*** Block opens ***
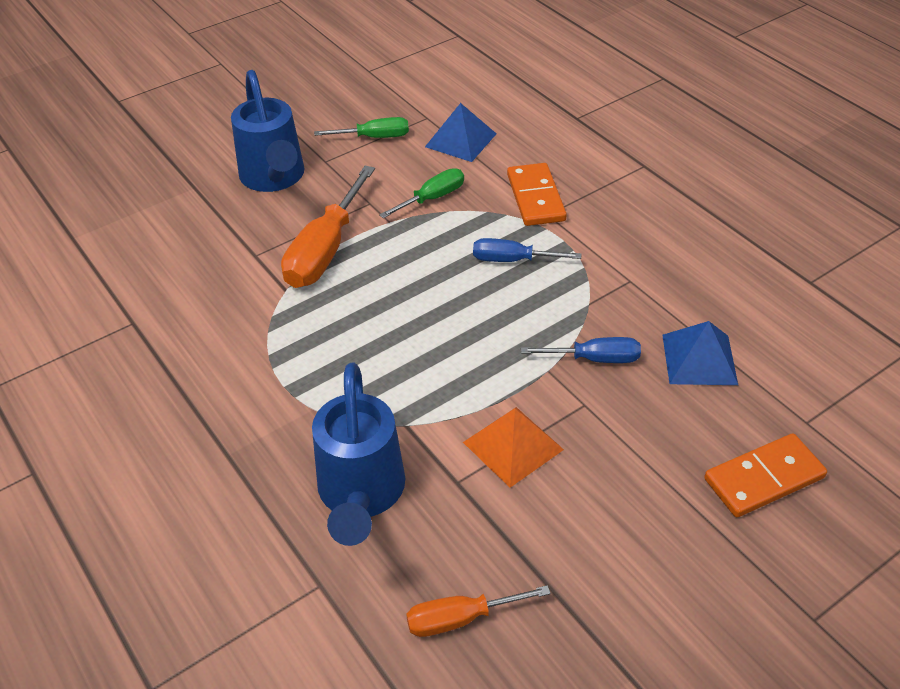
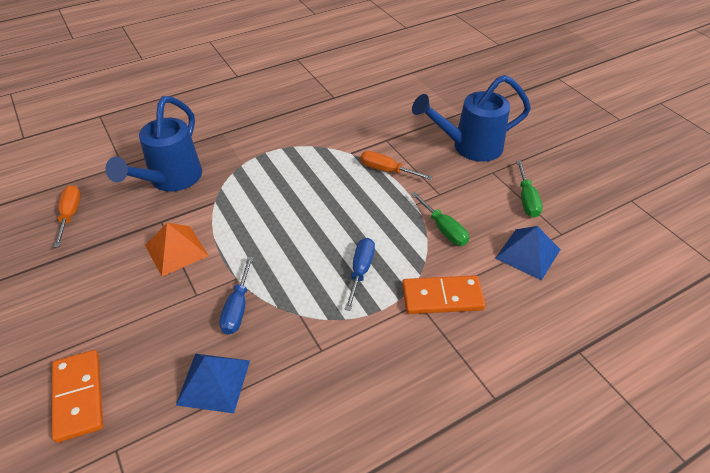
camera: 95 degrees right, 0 degrees up
orange screwdriver [281,166,375,288] -> orange screwdriver [361,151,433,180], size x0.58
blue watering can [312,363,405,546] -> blue watering can turned 75 degrees counterclockwise [105,96,202,191]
*** Block closes ***
**WHAT THE EXERCISE ASKS**
Repeat exactly the lines above from the line that contains "orange screwdriver [281,166,375,288]" through the end. Include both of these ends; leave out everything else.

**RESULT OF THIS EXERCISE**
orange screwdriver [281,166,375,288] -> orange screwdriver [361,151,433,180], size x0.58
blue watering can [312,363,405,546] -> blue watering can turned 75 degrees counterclockwise [105,96,202,191]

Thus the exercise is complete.